- [PROBLEM TO SOLVE]:
Please give back the listing below word for word and drop any images.

- [GIVEN INFORMATION]:
::::
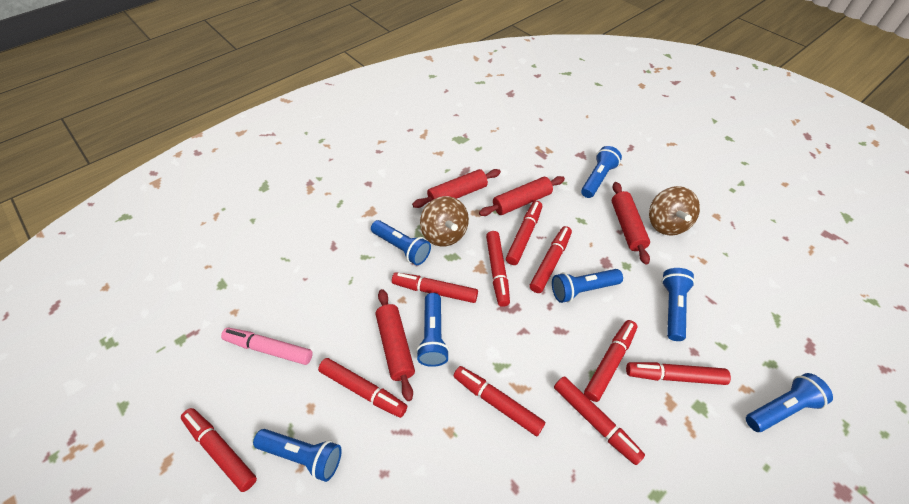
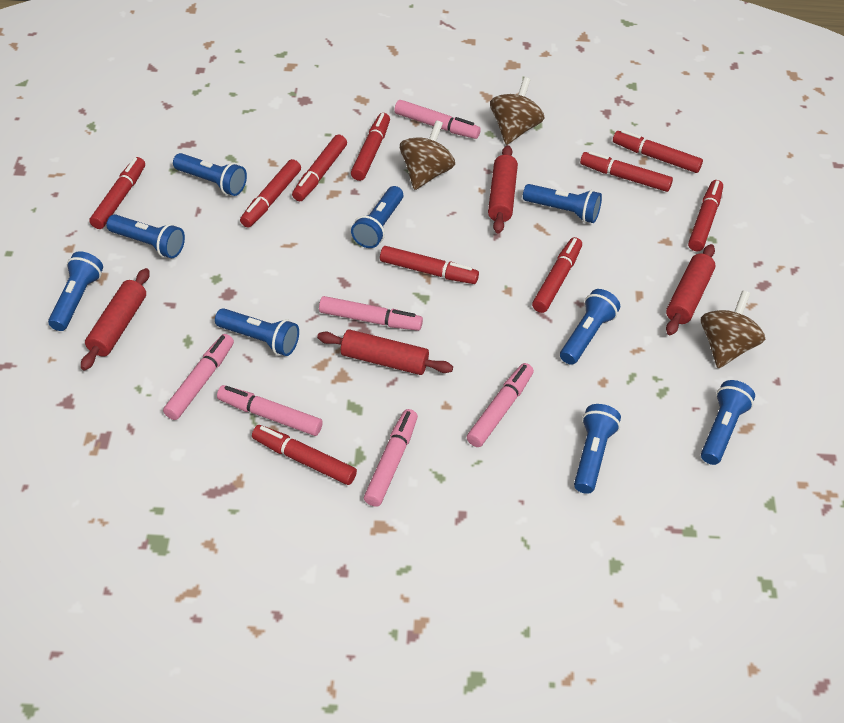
blue flashlight: 7 -> 9
brown spinning top: 2 -> 3
pink marker: 1 -> 6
::::
- [ANSWER TO THIS EXERCISE]:
blue flashlight: 7 -> 9
brown spinning top: 2 -> 3
pink marker: 1 -> 6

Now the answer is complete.